**Items from a dataset:**
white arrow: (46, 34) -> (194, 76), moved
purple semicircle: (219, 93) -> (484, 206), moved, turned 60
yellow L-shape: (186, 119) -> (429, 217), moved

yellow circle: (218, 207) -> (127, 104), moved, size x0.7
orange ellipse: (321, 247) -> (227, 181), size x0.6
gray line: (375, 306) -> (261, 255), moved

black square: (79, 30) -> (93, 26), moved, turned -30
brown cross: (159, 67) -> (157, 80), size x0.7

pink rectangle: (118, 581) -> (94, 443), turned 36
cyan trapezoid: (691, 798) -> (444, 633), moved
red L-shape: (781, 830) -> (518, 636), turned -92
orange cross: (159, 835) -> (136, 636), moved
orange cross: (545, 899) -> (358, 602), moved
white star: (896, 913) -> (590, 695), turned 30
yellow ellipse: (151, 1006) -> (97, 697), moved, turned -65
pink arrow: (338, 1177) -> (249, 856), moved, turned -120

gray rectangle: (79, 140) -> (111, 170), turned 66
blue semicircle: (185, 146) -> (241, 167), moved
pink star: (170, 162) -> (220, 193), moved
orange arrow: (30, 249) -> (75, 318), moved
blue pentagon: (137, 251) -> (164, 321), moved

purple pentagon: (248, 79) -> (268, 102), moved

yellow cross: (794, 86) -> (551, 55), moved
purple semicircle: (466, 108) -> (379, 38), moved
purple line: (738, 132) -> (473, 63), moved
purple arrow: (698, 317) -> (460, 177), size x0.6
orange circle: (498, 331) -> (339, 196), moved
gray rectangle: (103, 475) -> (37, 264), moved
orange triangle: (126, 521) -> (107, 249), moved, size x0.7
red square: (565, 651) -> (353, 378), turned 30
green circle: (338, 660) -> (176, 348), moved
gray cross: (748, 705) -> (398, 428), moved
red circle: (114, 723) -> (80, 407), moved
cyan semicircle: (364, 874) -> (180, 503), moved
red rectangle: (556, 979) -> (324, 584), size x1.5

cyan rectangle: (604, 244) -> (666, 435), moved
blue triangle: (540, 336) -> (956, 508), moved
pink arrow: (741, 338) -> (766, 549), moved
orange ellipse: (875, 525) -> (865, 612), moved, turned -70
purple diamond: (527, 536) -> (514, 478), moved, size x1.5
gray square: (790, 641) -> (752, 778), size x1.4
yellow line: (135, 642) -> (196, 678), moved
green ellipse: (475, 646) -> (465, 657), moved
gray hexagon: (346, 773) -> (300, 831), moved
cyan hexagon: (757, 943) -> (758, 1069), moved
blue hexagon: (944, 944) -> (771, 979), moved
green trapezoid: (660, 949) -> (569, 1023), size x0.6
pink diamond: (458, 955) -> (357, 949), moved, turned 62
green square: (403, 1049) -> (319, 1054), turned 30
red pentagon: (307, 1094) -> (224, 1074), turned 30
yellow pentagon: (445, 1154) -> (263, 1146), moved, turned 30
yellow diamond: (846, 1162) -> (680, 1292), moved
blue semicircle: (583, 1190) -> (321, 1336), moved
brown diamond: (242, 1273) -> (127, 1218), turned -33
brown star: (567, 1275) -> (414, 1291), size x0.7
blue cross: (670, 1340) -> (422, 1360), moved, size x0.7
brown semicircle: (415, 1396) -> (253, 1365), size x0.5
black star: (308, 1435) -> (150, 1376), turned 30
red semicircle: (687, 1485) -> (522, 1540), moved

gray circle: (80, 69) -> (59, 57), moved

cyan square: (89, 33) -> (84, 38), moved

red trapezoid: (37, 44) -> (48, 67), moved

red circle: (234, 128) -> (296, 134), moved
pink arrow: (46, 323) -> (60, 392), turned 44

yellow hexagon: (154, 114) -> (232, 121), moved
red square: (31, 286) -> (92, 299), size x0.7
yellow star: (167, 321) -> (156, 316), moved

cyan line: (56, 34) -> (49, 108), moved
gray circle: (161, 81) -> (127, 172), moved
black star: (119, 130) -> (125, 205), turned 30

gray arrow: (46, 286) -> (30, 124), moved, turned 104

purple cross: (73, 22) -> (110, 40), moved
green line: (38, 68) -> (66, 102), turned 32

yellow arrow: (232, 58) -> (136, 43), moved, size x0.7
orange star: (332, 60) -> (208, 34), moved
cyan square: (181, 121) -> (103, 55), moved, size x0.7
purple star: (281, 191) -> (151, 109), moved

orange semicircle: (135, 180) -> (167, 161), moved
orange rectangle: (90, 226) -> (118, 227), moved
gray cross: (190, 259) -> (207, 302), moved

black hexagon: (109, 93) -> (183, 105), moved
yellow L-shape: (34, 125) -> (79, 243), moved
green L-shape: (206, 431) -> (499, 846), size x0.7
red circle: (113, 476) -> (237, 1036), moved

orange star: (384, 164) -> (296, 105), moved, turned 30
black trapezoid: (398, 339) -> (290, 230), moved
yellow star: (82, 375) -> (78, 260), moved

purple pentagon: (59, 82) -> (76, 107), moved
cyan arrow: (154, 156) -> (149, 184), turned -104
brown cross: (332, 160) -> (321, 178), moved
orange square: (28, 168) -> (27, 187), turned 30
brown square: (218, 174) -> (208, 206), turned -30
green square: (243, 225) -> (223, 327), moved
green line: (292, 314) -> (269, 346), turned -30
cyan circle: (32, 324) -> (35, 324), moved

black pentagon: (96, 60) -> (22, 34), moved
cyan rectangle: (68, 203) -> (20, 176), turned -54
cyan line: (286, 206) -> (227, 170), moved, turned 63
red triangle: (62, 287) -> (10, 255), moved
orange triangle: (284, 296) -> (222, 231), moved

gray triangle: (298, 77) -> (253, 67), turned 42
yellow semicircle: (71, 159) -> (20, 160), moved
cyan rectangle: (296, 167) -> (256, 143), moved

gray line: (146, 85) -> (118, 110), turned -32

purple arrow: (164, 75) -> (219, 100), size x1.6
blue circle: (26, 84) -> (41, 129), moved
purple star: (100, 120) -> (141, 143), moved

**PROBLEM DESCRIPTION:** Please output exactly the lines between the one holding "brown cross: (159, 67)" and the one holding "gray square: (790, 641)" in the records above, inclusive, and nothing more.

**THE ANSWER:**
brown cross: (159, 67) -> (157, 80), size x0.7

pink rectangle: (118, 581) -> (94, 443), turned 36
cyan trapezoid: (691, 798) -> (444, 633), moved
red L-shape: (781, 830) -> (518, 636), turned -92
orange cross: (159, 835) -> (136, 636), moved
orange cross: (545, 899) -> (358, 602), moved
white star: (896, 913) -> (590, 695), turned 30
yellow ellipse: (151, 1006) -> (97, 697), moved, turned -65
pink arrow: (338, 1177) -> (249, 856), moved, turned -120

gray rectangle: (79, 140) -> (111, 170), turned 66
blue semicircle: (185, 146) -> (241, 167), moved
pink star: (170, 162) -> (220, 193), moved
orange arrow: (30, 249) -> (75, 318), moved
blue pentagon: (137, 251) -> (164, 321), moved

purple pentagon: (248, 79) -> (268, 102), moved

yellow cross: (794, 86) -> (551, 55), moved
purple semicircle: (466, 108) -> (379, 38), moved
purple line: (738, 132) -> (473, 63), moved
purple arrow: (698, 317) -> (460, 177), size x0.6
orange circle: (498, 331) -> (339, 196), moved
gray rectangle: (103, 475) -> (37, 264), moved
orange triangle: (126, 521) -> (107, 249), moved, size x0.7
red square: (565, 651) -> (353, 378), turned 30
green circle: (338, 660) -> (176, 348), moved
gray cross: (748, 705) -> (398, 428), moved
red circle: (114, 723) -> (80, 407), moved
cyan semicircle: (364, 874) -> (180, 503), moved
red rectangle: (556, 979) -> (324, 584), size x1.5

cyan rectangle: (604, 244) -> (666, 435), moved
blue triangle: (540, 336) -> (956, 508), moved
pink arrow: (741, 338) -> (766, 549), moved
orange ellipse: (875, 525) -> (865, 612), moved, turned -70
purple diamond: (527, 536) -> (514, 478), moved, size x1.5
gray square: (790, 641) -> (752, 778), size x1.4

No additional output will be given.